**Exercise aim**
Each record must appear in the answer exactly as given.

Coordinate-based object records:
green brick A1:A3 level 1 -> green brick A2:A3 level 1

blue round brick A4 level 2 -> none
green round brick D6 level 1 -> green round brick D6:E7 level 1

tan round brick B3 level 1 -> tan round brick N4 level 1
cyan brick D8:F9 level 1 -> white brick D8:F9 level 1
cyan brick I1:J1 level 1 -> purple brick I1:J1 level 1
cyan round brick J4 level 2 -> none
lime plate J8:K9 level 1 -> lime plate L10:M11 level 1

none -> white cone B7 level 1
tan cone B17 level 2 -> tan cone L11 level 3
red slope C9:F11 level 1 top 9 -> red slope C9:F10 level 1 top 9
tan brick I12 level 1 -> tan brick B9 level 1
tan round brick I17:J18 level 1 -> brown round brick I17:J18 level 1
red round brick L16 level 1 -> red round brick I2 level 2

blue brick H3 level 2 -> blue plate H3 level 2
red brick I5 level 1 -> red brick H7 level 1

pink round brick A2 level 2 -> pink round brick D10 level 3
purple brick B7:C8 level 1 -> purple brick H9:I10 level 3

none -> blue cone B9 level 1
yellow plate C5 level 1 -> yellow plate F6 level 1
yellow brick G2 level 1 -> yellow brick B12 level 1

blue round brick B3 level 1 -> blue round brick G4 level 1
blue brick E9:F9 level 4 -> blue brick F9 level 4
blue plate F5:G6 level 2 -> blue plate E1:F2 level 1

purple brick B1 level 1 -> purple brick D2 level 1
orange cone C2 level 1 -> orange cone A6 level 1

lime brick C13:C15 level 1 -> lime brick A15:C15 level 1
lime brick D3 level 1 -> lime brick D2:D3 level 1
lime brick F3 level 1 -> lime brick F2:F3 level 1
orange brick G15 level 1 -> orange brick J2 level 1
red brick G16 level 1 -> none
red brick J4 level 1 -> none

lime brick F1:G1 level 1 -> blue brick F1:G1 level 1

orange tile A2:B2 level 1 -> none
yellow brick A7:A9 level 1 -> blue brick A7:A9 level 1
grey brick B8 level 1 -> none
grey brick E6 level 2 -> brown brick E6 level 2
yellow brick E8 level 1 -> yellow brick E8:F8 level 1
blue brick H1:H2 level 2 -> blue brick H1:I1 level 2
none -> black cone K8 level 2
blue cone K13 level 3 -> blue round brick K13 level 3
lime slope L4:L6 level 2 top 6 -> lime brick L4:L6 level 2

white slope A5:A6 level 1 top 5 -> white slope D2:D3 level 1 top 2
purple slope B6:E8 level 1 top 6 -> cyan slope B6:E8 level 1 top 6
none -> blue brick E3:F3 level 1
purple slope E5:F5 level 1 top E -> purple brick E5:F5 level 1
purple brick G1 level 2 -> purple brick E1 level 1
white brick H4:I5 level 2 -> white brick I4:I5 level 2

**Output for this task**
green brick A1:A3 level 1 -> green brick A2:A3 level 1

blue round brick A4 level 2 -> none
green round brick D6 level 1 -> green round brick D6:E7 level 1

tan round brick B3 level 1 -> tan round brick N4 level 1
cyan brick D8:F9 level 1 -> white brick D8:F9 level 1
cyan brick I1:J1 level 1 -> purple brick I1:J1 level 1
cyan round brick J4 level 2 -> none
lime plate J8:K9 level 1 -> lime plate L10:M11 level 1

none -> white cone B7 level 1
tan cone B17 level 2 -> tan cone L11 level 3
red slope C9:F11 level 1 top 9 -> red slope C9:F10 level 1 top 9
tan brick I12 level 1 -> tan brick B9 level 1
tan round brick I17:J18 level 1 -> brown round brick I17:J18 level 1
red round brick L16 level 1 -> red round brick I2 level 2

blue brick H3 level 2 -> blue plate H3 level 2
red brick I5 level 1 -> red brick H7 level 1

pink round brick A2 level 2 -> pink round brick D10 level 3
purple brick B7:C8 level 1 -> purple brick H9:I10 level 3

none -> blue cone B9 level 1
yellow plate C5 level 1 -> yellow plate F6 level 1
yellow brick G2 level 1 -> yellow brick B12 level 1

blue round brick B3 level 1 -> blue round brick G4 level 1
blue brick E9:F9 level 4 -> blue brick F9 level 4
blue plate F5:G6 level 2 -> blue plate E1:F2 level 1

purple brick B1 level 1 -> purple brick D2 level 1
orange cone C2 level 1 -> orange cone A6 level 1

lime brick C13:C15 level 1 -> lime brick A15:C15 level 1
lime brick D3 level 1 -> lime brick D2:D3 level 1
lime brick F3 level 1 -> lime brick F2:F3 level 1
orange brick G15 level 1 -> orange brick J2 level 1
red brick G16 level 1 -> none
red brick J4 level 1 -> none

lime brick F1:G1 level 1 -> blue brick F1:G1 level 1

orange tile A2:B2 level 1 -> none
yellow brick A7:A9 level 1 -> blue brick A7:A9 level 1
grey brick B8 level 1 -> none
grey brick E6 level 2 -> brown brick E6 level 2
yellow brick E8 level 1 -> yellow brick E8:F8 level 1
blue brick H1:H2 level 2 -> blue brick H1:I1 level 2
none -> black cone K8 level 2
blue cone K13 level 3 -> blue round brick K13 level 3
lime slope L4:L6 level 2 top 6 -> lime brick L4:L6 level 2

white slope A5:A6 level 1 top 5 -> white slope D2:D3 level 1 top 2
purple slope B6:E8 level 1 top 6 -> cyan slope B6:E8 level 1 top 6
none -> blue brick E3:F3 level 1
purple slope E5:F5 level 1 top E -> purple brick E5:F5 level 1
purple brick G1 level 2 -> purple brick E1 level 1
white brick H4:I5 level 2 -> white brick I4:I5 level 2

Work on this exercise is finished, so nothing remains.